══ Exercise data ══
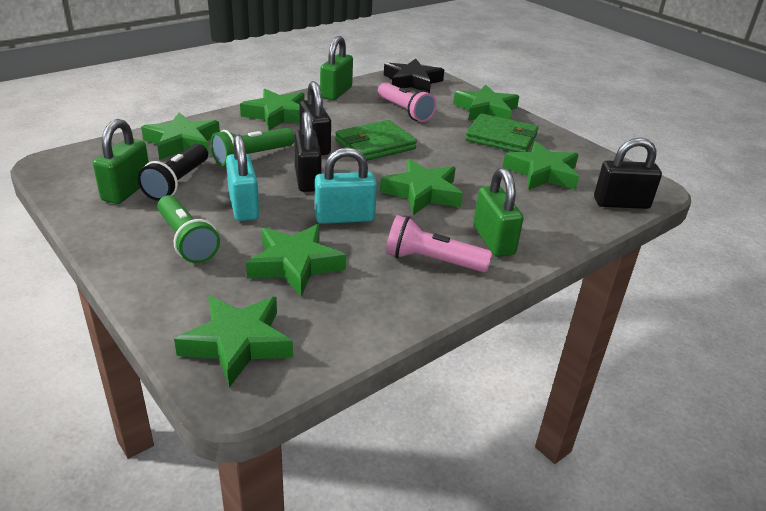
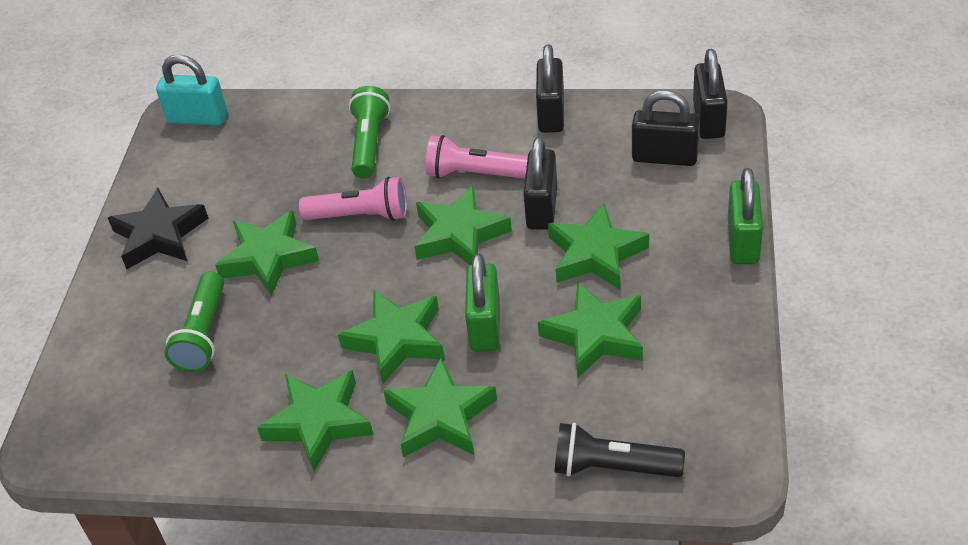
black padlock: 3 -> 4
green padlock: 3 -> 2
green wallet: 2 -> 0
turquoise padlock: 2 -> 1

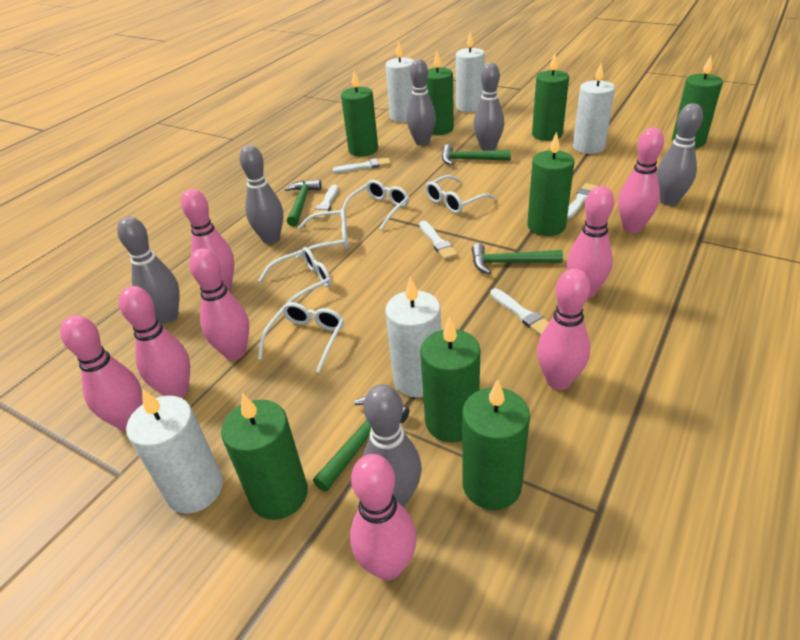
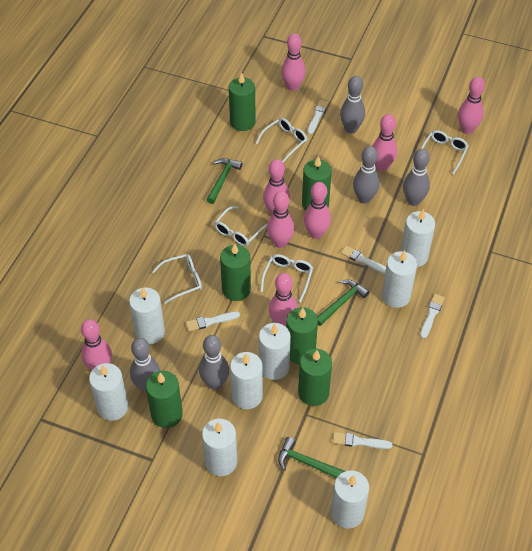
green candle: 8 -> 6
green hammer: 4 -> 3
grey bowling pin: 6 -> 5
white candle: 5 -> 8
═══
* [The task]:
Write out exactly the lines from the one containing "turquoise padlock: 2 -> 1" through the end of the entries, both included. Pictures are not copied.

* [Reply to the exercise]:
turquoise padlock: 2 -> 1

green candle: 8 -> 6
green hammer: 4 -> 3
grey bowling pin: 6 -> 5
white candle: 5 -> 8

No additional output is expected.